Provided material
────────

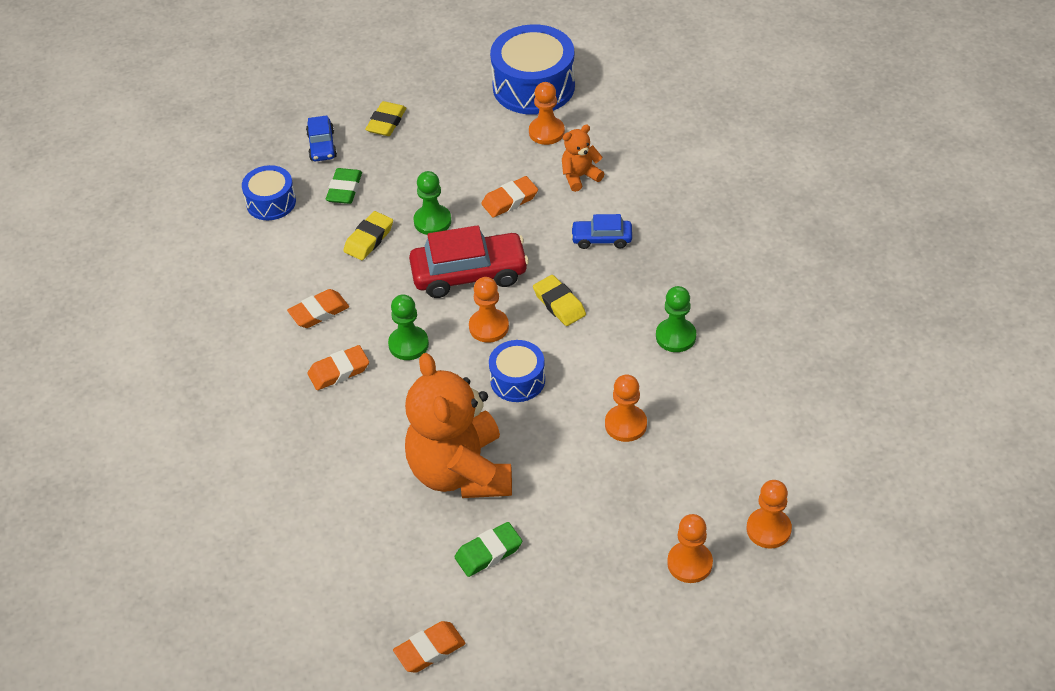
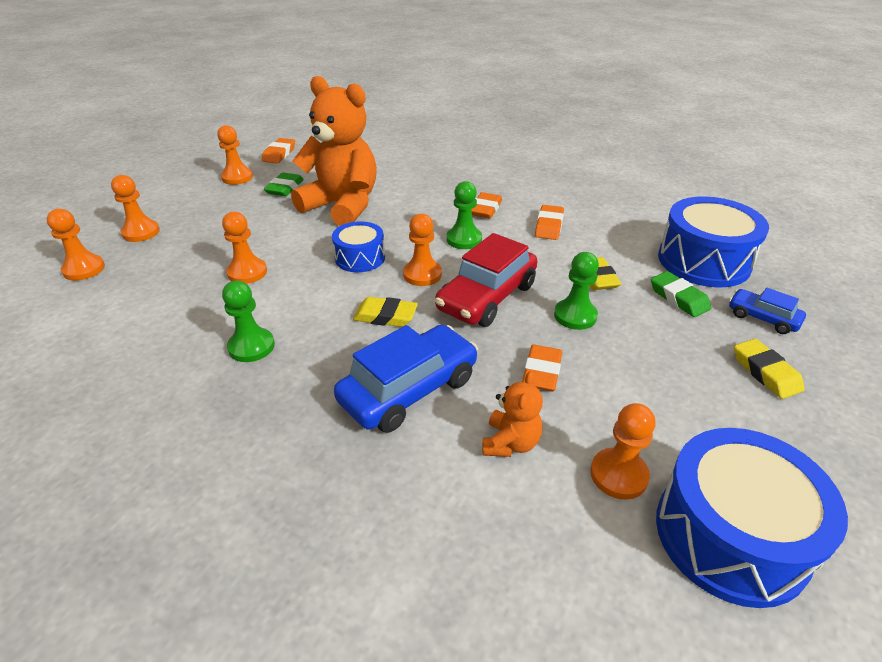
camera: 135 degrees right, 10 degrees down
(271, 202) = (703, 261): blue drum -> blue drum, size x1.76
(522, 620) = (237, 177): none -> orange pawn
(601, 239) = (409, 390): blue car -> blue car, size x1.87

────────

Take every line above where "size" appears and copy it.

Exercise answer
(271, 202) = (703, 261): blue drum -> blue drum, size x1.76
(601, 239) = (409, 390): blue car -> blue car, size x1.87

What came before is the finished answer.